*EXERCISE INSTRUCTIONS*:
Scan the material and copy every line in which "turquoise" appears.

*EXCERPTED RECORDS*:
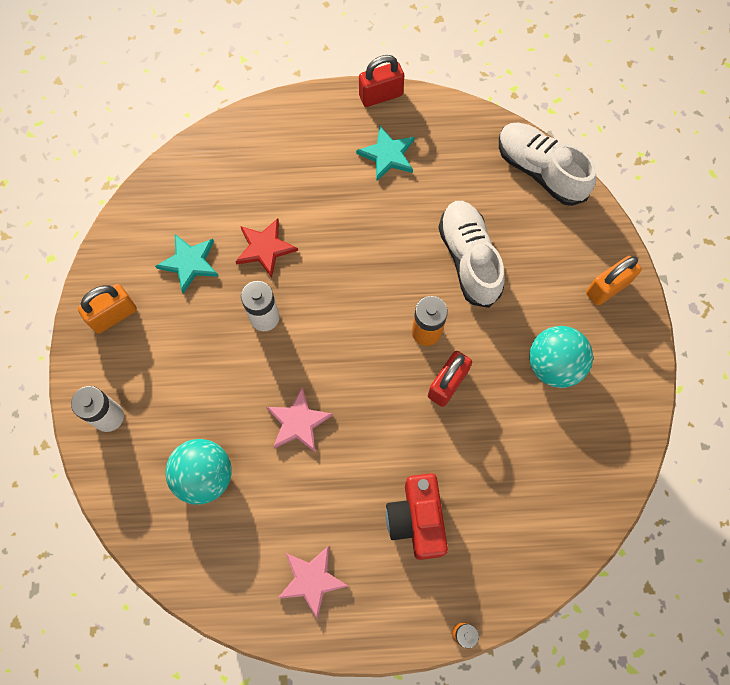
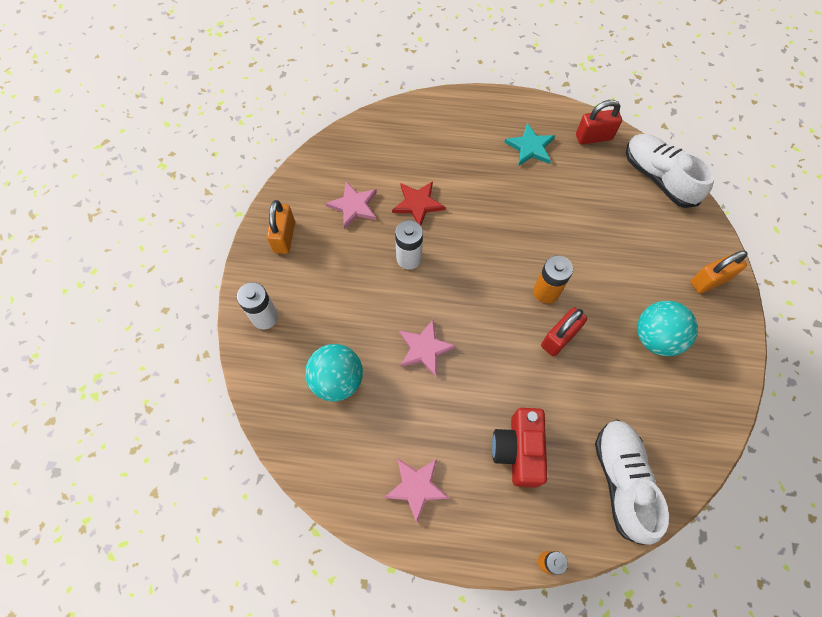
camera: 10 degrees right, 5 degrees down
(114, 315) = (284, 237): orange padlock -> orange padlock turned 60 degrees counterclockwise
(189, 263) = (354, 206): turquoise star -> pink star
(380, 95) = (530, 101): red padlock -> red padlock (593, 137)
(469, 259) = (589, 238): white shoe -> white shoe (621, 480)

---

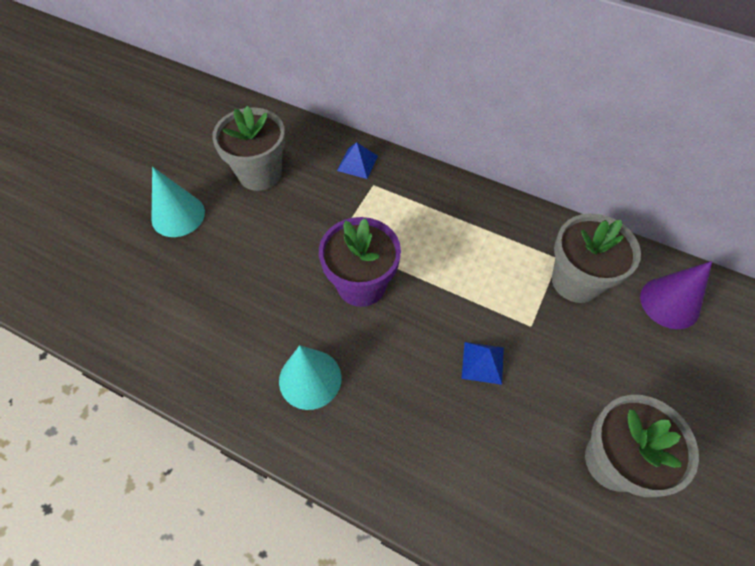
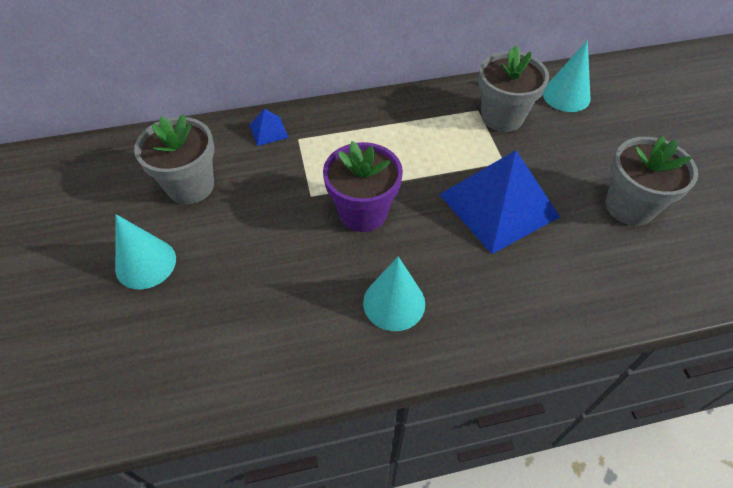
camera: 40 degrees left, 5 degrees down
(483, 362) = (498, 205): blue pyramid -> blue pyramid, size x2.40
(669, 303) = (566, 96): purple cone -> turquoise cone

* * *

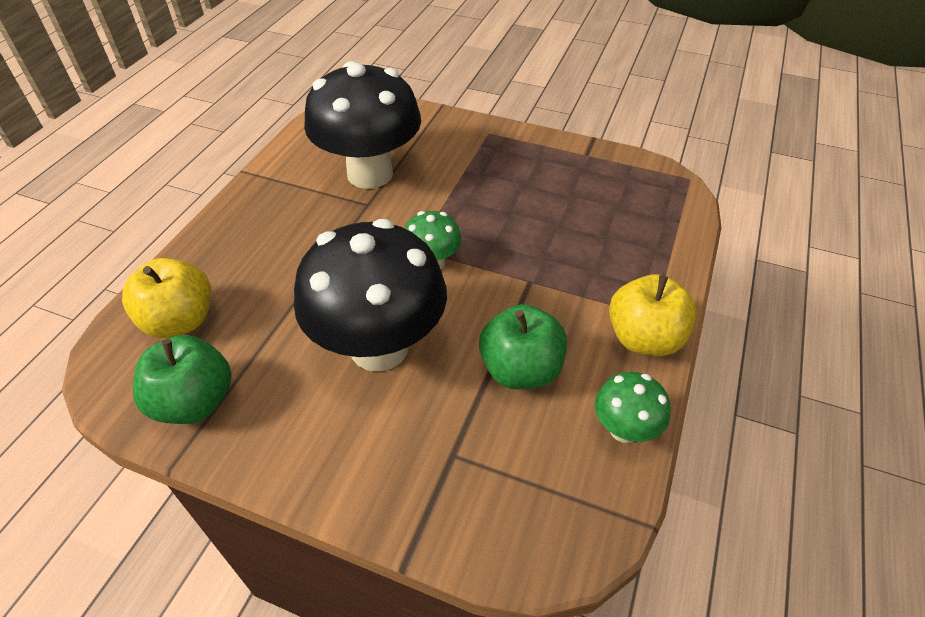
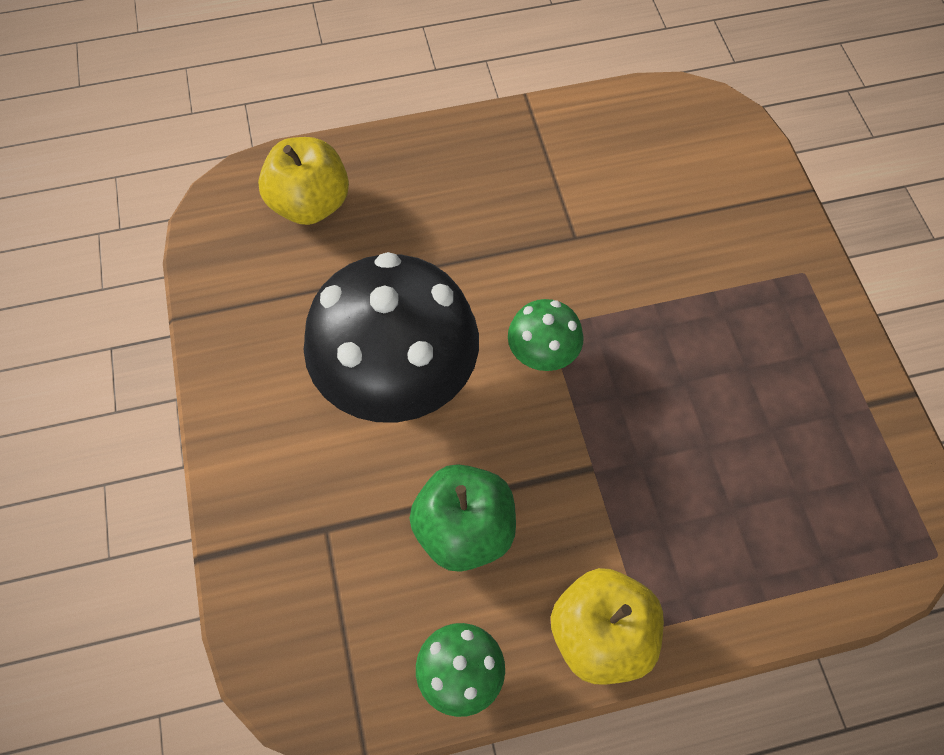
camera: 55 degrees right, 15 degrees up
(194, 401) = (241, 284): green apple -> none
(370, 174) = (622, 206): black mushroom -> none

*ANSWER AREA*:
(189, 263) = (354, 206): turquoise star -> pink star
(669, 303) = (566, 96): purple cone -> turquoise cone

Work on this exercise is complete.